#### [Problem statement]
Copy every line that holds the string "minus" from the data below.

#### [Task inputs]
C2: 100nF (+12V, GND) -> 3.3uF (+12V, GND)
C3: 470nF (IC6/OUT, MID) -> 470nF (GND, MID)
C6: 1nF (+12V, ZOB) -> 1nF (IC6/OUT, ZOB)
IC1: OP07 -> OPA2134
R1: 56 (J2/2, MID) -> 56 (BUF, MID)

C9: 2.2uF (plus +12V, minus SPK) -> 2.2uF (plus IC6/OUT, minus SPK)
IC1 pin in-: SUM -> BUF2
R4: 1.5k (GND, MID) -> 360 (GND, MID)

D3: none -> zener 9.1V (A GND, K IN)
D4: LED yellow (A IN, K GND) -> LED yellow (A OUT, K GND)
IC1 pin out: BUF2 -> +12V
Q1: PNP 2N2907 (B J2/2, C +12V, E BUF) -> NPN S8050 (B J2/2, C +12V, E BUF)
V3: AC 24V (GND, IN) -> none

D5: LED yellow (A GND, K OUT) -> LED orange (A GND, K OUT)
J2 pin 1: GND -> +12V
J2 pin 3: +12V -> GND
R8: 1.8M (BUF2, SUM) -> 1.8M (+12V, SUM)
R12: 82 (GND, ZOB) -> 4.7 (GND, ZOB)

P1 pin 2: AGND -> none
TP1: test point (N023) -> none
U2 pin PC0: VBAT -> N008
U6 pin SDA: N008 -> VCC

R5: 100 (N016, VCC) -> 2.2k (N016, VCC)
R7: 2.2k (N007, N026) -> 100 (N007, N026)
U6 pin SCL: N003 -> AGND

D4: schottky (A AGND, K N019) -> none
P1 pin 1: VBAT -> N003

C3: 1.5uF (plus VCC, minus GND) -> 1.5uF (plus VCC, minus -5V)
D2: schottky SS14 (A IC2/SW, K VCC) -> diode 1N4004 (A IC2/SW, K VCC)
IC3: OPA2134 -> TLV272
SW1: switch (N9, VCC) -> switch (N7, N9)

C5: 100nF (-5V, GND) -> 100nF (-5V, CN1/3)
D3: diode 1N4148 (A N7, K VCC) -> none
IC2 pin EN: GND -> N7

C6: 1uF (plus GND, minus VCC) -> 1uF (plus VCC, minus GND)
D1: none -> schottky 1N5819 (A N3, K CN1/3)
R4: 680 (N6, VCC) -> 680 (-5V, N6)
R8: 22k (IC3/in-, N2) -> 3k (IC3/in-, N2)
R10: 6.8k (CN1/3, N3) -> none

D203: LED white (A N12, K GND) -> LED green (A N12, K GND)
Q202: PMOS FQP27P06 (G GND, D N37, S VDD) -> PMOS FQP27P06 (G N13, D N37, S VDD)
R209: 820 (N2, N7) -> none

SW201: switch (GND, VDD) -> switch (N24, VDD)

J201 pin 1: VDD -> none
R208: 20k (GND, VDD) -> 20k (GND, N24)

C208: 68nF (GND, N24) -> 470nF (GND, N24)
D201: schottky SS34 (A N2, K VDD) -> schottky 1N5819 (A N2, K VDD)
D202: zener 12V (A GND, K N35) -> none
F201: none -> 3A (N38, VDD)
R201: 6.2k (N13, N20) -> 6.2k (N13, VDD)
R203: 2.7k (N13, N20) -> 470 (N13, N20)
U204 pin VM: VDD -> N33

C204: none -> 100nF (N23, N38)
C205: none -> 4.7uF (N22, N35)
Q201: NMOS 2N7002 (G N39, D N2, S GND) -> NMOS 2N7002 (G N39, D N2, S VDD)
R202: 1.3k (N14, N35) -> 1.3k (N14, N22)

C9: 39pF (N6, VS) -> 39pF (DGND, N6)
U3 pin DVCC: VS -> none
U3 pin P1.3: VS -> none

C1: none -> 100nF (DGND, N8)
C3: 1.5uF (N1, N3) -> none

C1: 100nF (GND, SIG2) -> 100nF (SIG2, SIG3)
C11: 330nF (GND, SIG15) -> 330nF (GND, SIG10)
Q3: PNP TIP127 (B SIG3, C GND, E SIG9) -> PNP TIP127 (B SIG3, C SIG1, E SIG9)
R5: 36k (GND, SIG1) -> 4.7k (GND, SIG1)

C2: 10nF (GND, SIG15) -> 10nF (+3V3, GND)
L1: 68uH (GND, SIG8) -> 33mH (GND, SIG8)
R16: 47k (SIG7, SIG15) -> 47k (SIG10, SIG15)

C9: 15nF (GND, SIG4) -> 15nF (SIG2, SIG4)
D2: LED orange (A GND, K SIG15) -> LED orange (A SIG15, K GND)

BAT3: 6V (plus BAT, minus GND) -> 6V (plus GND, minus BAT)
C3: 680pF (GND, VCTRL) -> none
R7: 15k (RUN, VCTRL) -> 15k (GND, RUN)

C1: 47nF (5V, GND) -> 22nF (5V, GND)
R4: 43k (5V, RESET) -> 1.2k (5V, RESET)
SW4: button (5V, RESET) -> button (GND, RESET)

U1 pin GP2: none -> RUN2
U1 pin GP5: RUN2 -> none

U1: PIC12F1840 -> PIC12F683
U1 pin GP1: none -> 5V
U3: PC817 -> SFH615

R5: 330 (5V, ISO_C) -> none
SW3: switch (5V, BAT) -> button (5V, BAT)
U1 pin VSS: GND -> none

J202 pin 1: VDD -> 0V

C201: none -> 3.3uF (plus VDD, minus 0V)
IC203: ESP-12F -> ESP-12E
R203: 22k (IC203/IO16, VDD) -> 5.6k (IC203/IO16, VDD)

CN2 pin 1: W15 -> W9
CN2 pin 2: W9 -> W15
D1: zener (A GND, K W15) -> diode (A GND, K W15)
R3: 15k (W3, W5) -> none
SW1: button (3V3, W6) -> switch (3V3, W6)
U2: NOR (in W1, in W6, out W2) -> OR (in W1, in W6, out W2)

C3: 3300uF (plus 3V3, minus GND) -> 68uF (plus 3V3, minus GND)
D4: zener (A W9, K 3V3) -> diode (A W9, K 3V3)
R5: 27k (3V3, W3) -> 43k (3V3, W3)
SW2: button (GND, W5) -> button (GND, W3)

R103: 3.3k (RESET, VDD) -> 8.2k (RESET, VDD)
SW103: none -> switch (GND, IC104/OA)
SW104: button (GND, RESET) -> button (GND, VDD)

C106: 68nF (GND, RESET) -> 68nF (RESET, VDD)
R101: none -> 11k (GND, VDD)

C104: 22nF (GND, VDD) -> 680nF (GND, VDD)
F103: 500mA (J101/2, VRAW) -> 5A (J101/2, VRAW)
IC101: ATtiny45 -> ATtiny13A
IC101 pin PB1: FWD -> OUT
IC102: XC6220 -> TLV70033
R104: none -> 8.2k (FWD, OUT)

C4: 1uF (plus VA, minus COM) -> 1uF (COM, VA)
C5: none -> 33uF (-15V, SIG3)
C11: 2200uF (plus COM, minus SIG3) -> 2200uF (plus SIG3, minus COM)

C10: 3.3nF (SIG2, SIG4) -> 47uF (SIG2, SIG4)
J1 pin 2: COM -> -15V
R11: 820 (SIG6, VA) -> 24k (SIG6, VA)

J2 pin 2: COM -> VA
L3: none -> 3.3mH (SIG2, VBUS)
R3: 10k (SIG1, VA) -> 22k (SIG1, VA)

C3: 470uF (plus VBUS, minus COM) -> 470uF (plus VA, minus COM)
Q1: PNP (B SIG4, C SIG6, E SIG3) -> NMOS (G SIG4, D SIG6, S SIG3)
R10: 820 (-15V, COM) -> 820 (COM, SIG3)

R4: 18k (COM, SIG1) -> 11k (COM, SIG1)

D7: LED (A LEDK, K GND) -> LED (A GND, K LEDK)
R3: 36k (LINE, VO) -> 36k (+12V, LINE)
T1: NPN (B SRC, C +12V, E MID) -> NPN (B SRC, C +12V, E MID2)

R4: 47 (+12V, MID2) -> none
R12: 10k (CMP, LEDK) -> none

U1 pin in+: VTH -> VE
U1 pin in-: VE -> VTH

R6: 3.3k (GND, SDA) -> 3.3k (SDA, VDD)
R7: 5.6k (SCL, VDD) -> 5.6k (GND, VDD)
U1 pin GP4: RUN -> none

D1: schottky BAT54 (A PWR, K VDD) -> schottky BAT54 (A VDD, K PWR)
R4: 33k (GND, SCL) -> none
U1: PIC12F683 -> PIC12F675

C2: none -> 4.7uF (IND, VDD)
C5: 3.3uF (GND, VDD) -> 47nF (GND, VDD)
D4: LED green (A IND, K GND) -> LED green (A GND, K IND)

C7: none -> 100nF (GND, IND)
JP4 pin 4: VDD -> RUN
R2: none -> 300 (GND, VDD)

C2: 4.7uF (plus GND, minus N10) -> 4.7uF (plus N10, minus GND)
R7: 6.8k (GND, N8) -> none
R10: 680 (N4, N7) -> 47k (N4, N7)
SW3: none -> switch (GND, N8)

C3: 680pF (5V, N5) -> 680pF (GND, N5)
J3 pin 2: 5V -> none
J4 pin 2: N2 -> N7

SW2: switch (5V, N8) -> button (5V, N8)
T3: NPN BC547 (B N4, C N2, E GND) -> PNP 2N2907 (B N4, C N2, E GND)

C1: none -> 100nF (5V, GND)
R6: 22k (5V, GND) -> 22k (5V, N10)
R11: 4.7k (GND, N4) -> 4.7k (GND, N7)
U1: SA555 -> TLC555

#### [Result for this exercise]
C9: 2.2uF (plus +12V, minus SPK) -> 2.2uF (plus IC6/OUT, minus SPK)
C3: 1.5uF (plus VCC, minus GND) -> 1.5uF (plus VCC, minus -5V)
C6: 1uF (plus GND, minus VCC) -> 1uF (plus VCC, minus GND)
BAT3: 6V (plus BAT, minus GND) -> 6V (plus GND, minus BAT)
C201: none -> 3.3uF (plus VDD, minus 0V)
C3: 3300uF (plus 3V3, minus GND) -> 68uF (plus 3V3, minus GND)
C4: 1uF (plus VA, minus COM) -> 1uF (COM, VA)
C11: 2200uF (plus COM, minus SIG3) -> 2200uF (plus SIG3, minus COM)
C3: 470uF (plus VBUS, minus COM) -> 470uF (plus VA, minus COM)
C2: 4.7uF (plus GND, minus N10) -> 4.7uF (plus N10, minus GND)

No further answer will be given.